Scene difference descriptions
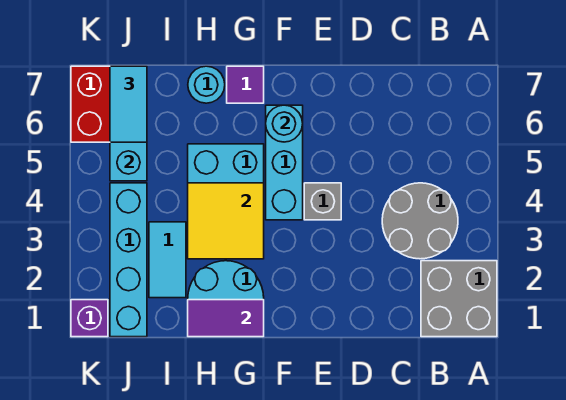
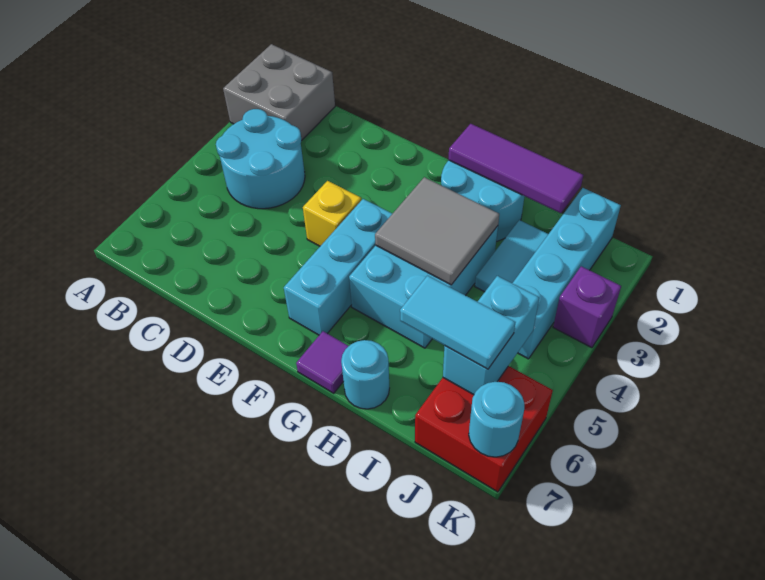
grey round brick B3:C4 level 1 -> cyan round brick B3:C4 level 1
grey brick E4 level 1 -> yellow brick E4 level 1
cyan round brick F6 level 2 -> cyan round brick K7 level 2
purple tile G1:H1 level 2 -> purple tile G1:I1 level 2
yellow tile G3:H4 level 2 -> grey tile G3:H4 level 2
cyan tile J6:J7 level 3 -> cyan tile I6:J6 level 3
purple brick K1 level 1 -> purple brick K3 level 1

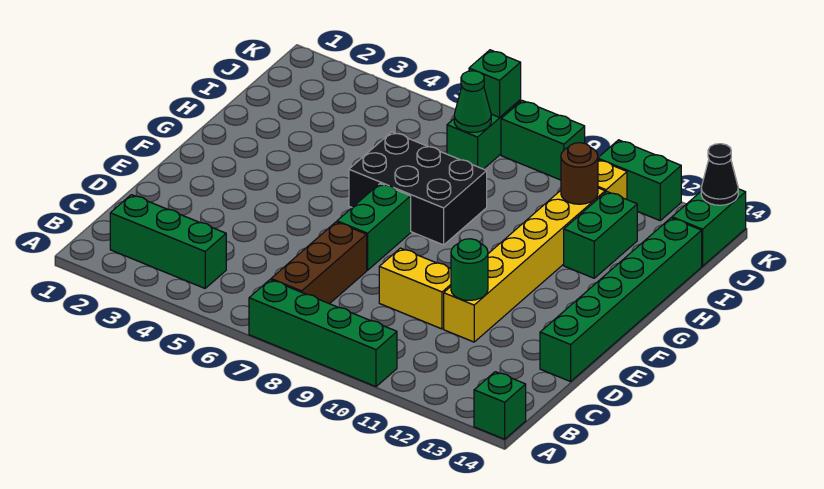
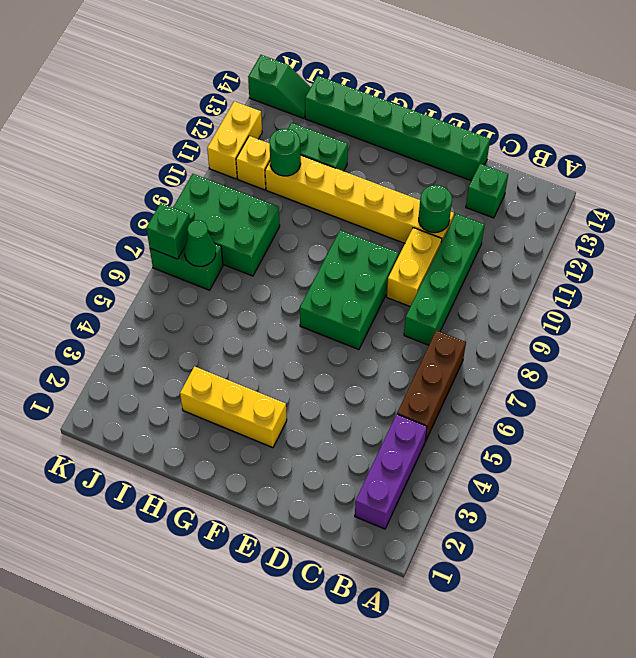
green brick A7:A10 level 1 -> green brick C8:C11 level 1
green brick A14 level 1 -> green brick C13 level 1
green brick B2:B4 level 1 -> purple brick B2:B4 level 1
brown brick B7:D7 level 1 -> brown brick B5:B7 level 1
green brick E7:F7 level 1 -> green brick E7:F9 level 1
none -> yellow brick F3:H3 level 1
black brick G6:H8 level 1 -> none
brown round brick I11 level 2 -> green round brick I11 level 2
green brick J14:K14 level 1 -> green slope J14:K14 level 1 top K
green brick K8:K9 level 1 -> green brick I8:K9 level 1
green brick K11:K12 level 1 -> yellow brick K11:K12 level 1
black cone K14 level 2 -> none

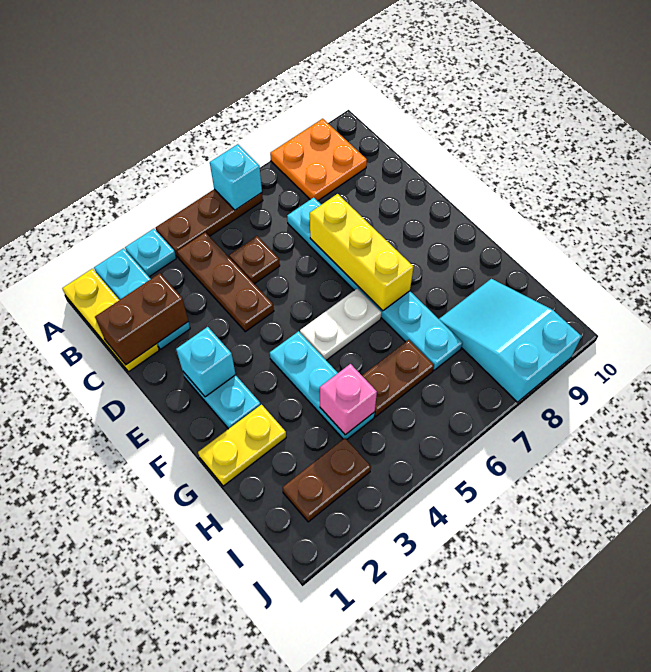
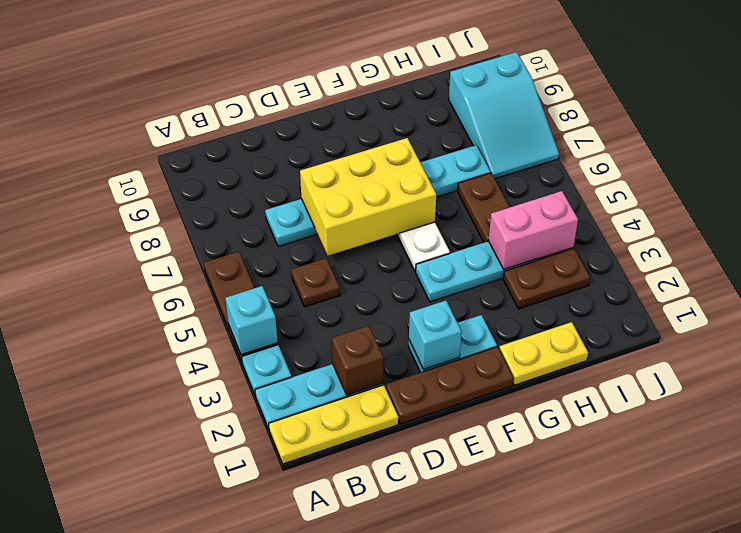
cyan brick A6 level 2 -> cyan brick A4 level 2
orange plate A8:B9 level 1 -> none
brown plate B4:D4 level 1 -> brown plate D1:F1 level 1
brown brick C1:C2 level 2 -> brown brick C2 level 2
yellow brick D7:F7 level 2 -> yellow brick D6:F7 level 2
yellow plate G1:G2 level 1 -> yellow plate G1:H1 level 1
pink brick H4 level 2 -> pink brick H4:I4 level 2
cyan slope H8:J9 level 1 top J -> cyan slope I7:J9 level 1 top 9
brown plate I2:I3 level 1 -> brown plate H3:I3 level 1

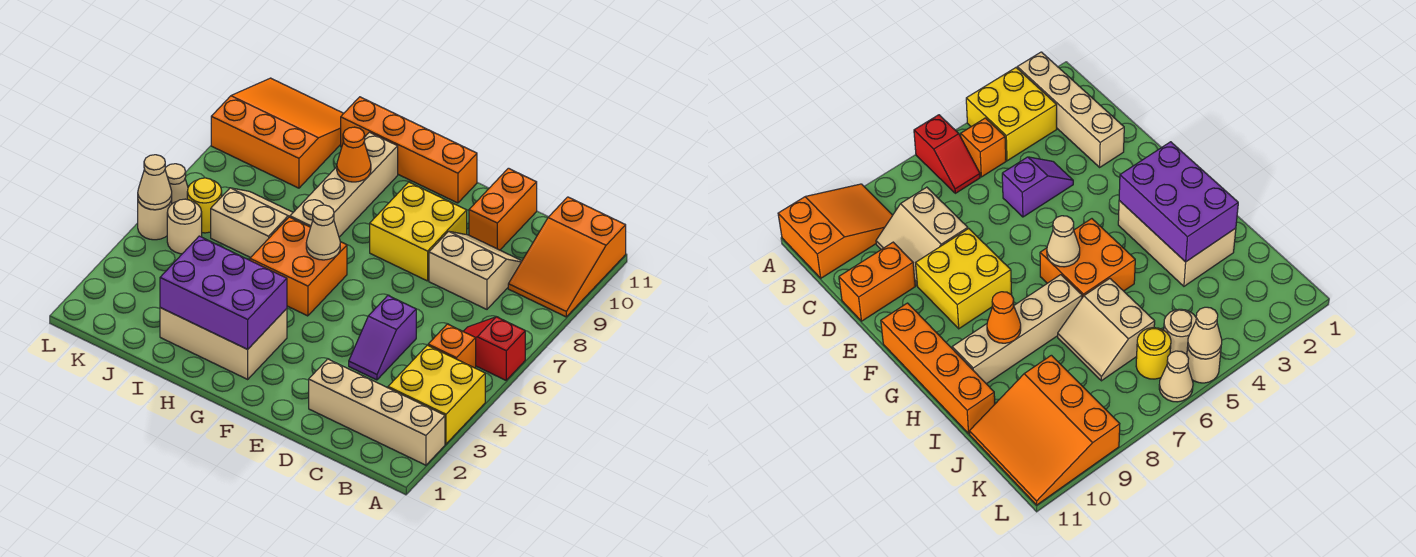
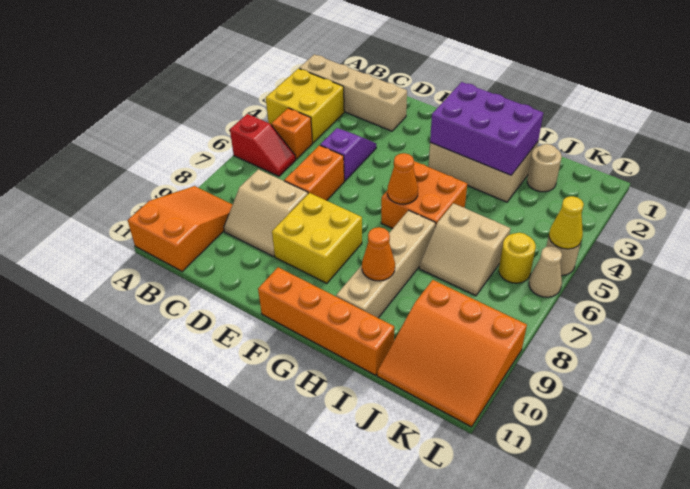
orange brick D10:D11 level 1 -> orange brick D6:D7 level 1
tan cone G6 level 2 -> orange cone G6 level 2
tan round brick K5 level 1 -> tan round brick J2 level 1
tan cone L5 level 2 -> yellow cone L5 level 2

What is needed:
Return every line of the entries above that the string "plate" appears in.

Response box:
orange plate A8:B9 level 1 -> none
brown plate B4:D4 level 1 -> brown plate D1:F1 level 1
yellow plate G1:G2 level 1 -> yellow plate G1:H1 level 1
brown plate I2:I3 level 1 -> brown plate H3:I3 level 1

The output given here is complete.